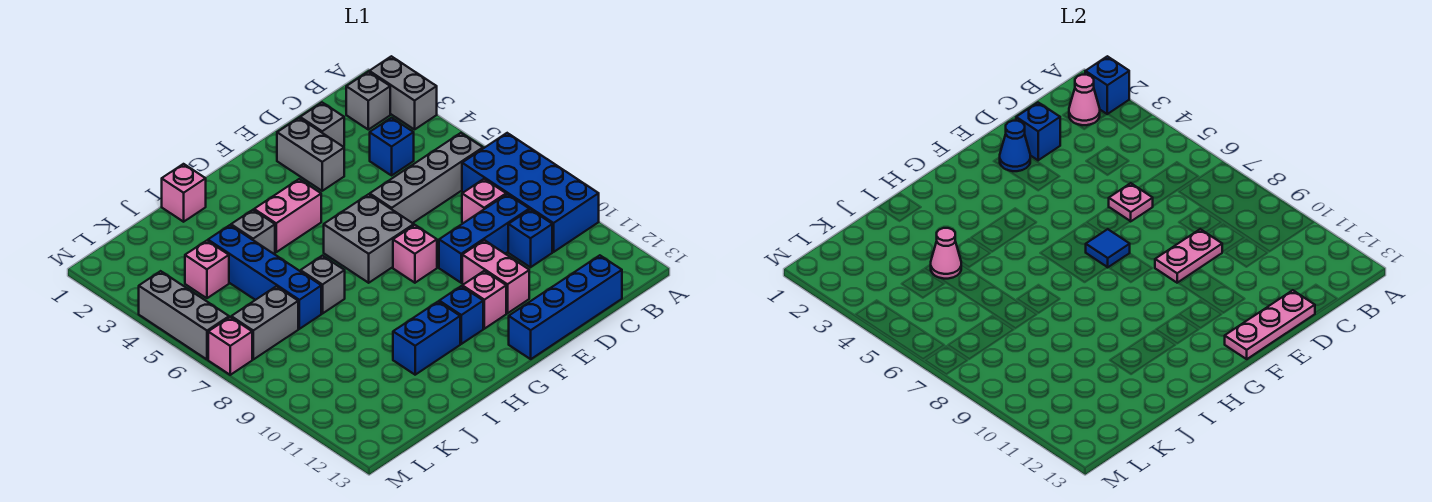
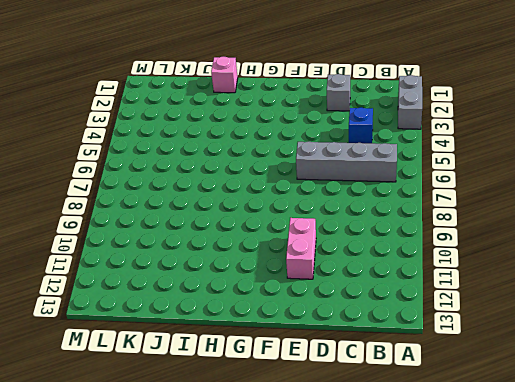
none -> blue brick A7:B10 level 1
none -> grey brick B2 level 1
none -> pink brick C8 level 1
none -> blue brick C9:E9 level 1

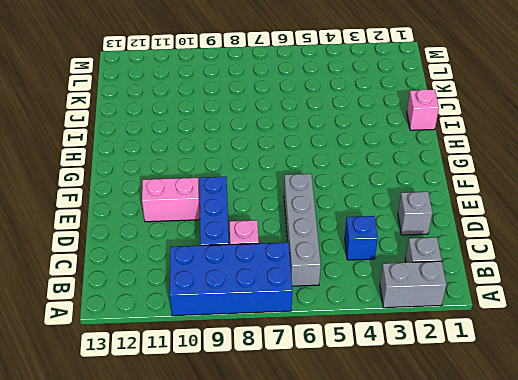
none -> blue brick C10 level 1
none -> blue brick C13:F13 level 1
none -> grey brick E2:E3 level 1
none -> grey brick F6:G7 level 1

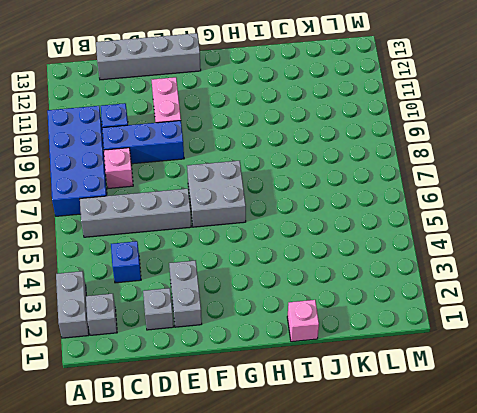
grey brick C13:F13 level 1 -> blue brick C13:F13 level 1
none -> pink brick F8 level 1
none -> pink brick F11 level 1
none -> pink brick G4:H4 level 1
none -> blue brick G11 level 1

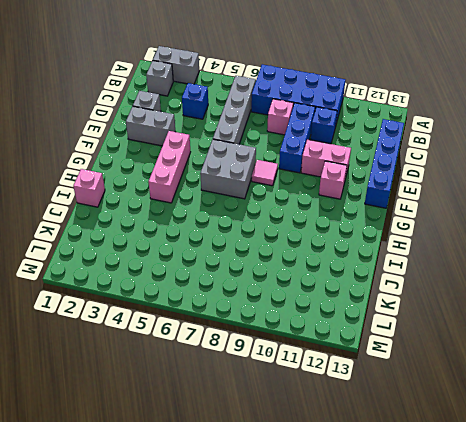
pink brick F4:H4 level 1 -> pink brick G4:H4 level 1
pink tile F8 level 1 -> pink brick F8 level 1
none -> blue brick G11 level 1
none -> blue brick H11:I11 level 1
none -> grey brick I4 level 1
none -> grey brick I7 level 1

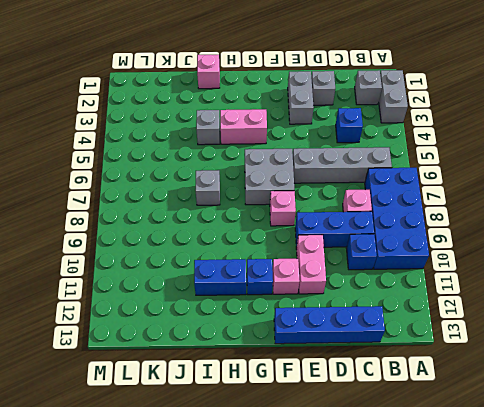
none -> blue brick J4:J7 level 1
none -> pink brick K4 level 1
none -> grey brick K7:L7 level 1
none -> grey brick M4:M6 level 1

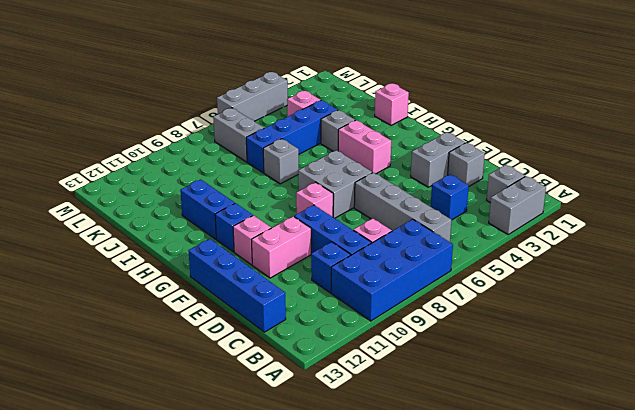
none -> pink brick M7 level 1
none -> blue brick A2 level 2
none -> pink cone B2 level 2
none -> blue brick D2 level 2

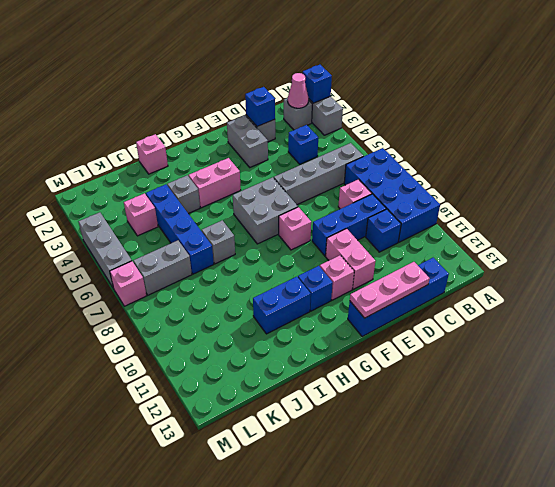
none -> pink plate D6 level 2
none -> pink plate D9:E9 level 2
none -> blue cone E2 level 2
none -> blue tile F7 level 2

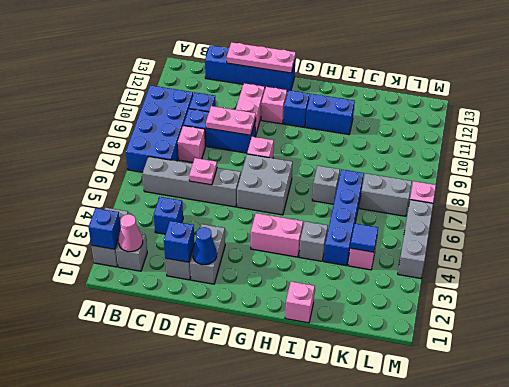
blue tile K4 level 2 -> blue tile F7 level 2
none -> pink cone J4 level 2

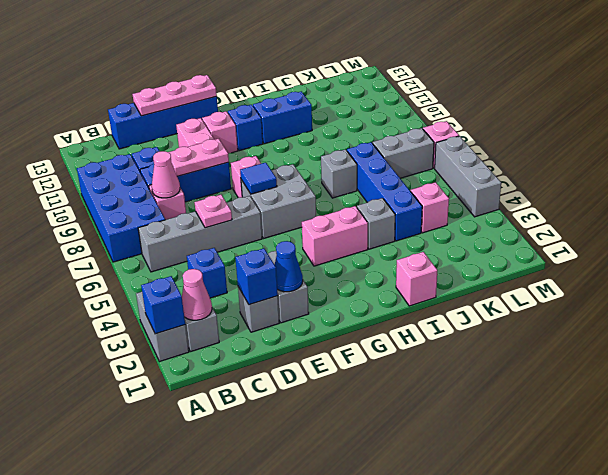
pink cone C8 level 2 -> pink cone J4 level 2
——
## Instructions to follow
Copy only the lines above from the one containing "none -> blue brick C10 level 1" through the one containing "none -> pink brick G4:H4 level 1", both included. Leave out the pictures.

## Solution to the exercise
none -> blue brick C10 level 1
none -> blue brick C13:F13 level 1
none -> grey brick E2:E3 level 1
none -> grey brick F6:G7 level 1

grey brick C13:F13 level 1 -> blue brick C13:F13 level 1
none -> pink brick F8 level 1
none -> pink brick F11 level 1
none -> pink brick G4:H4 level 1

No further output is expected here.